> **Collected data**
= Beginning of Section =

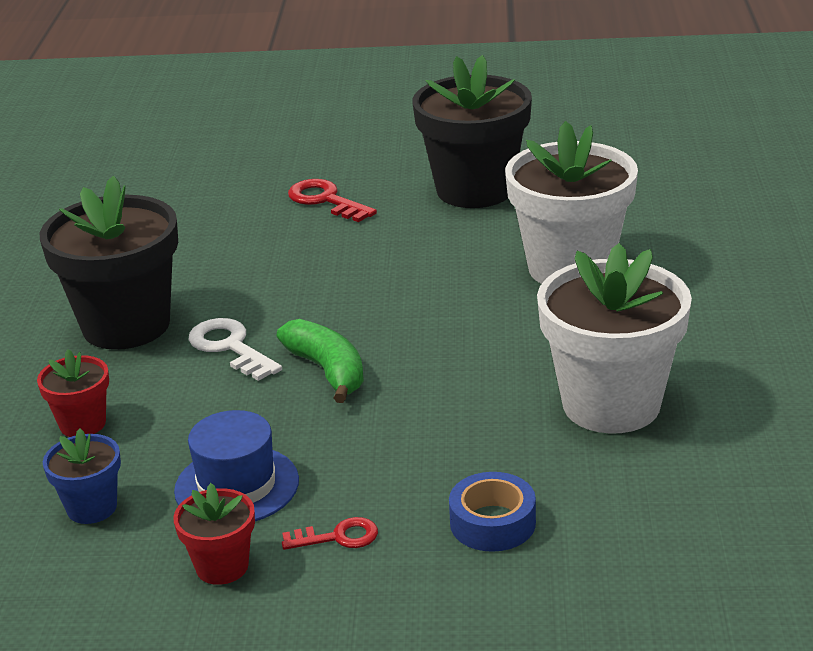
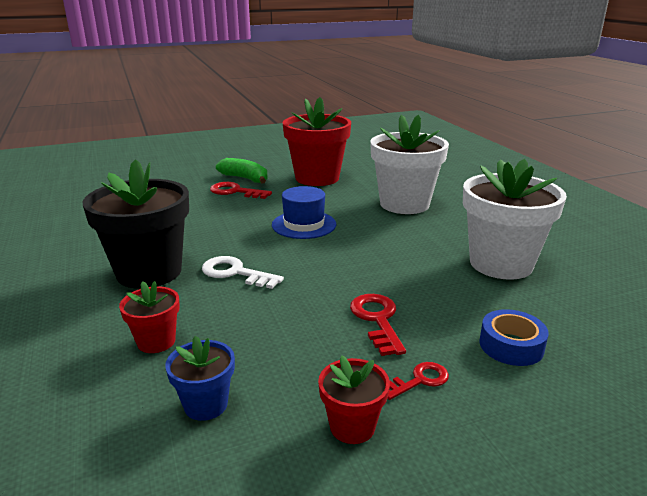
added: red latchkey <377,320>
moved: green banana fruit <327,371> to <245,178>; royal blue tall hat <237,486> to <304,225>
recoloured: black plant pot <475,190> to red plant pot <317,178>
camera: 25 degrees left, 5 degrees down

= End of Section =

> **Task to carry out**
Omit the pictures. Repeat the rest of the data exactly.

> **Your response**
added: red latchkey <377,320>
moved: green banana fruit <327,371> to <245,178>; royal blue tall hat <237,486> to <304,225>
recoloured: black plant pot <475,190> to red plant pot <317,178>
camera: 25 degrees left, 5 degrees down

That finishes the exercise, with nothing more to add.